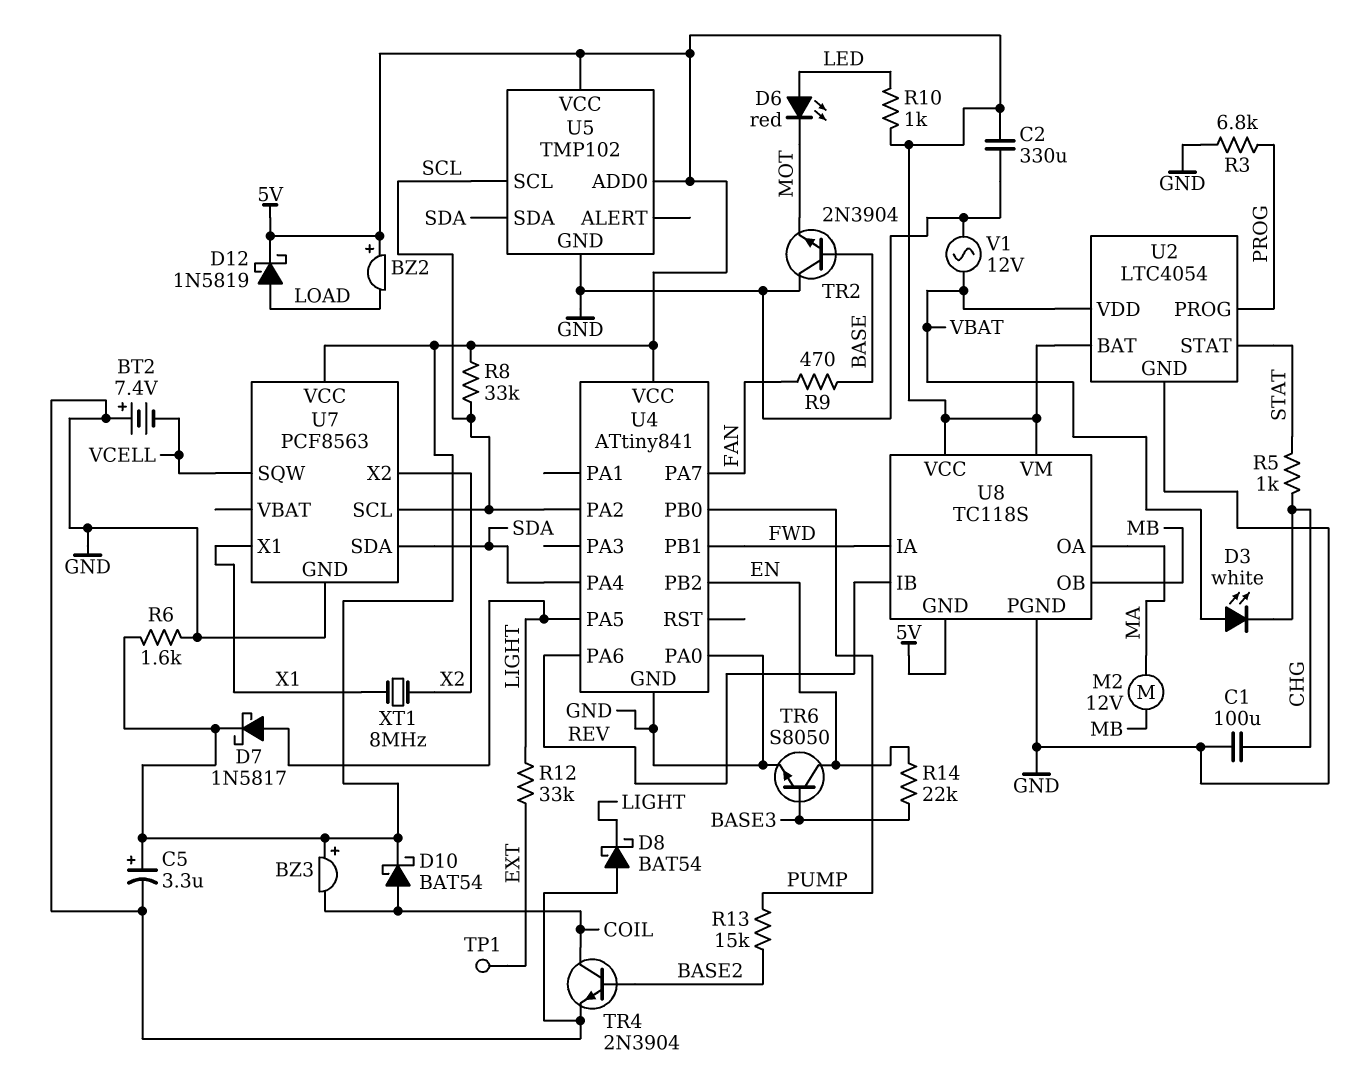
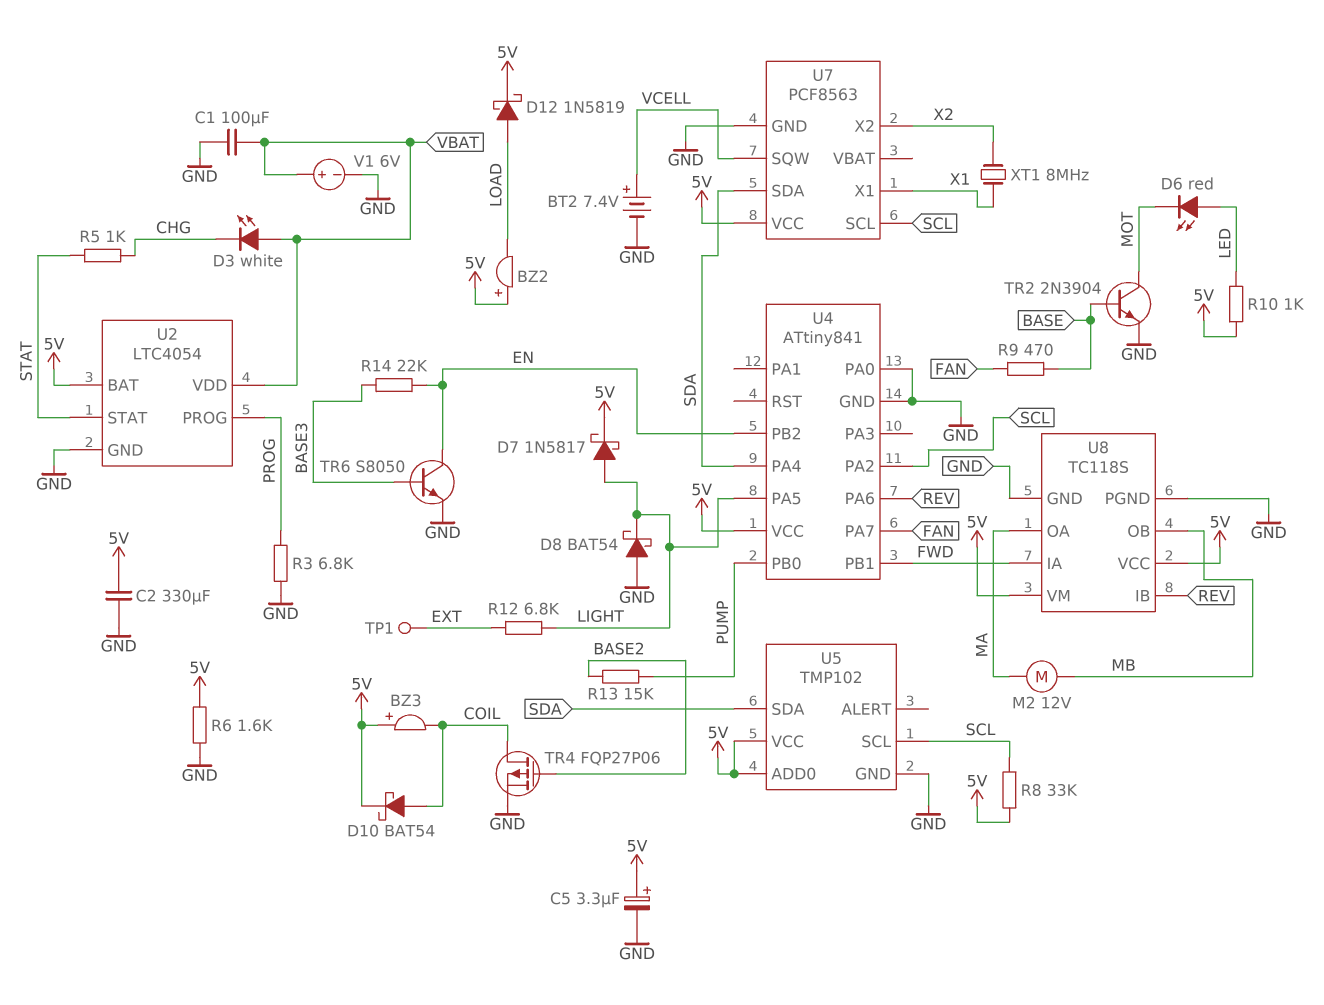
BT2: 7.4V (plus GND, minus VCELL) -> 7.4V (plus VCELL, minus GND)
C1: 100uF (CHG, GND) -> 100uF (GND, VBAT)
R12: 33k (EXT, LIGHT) -> 6.8k (EXT, LIGHT)
TR2: NPN 2N3904 (B BASE, C GND, E MOT) -> NPN 2N3904 (B BASE, C MOT, E GND)
TR4: NPN 2N3904 (B BASE2, C COIL, E GND) -> PMOS FQP27P06 (G BASE2, D COIL, S GND)
U8 pin GND: 5V -> GND
V1: AC 12V (GND, VBAT) -> 6V (plus VBAT, minus GND)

::::

__Exercise details__
Your output should be the lines from the one with "TR4: NPN 2N3904" through the end of the records above, copied exactly.

__Result of the exercise__
TR4: NPN 2N3904 (B BASE2, C COIL, E GND) -> PMOS FQP27P06 (G BASE2, D COIL, S GND)
U8 pin GND: 5V -> GND
V1: AC 12V (GND, VBAT) -> 6V (plus VBAT, minus GND)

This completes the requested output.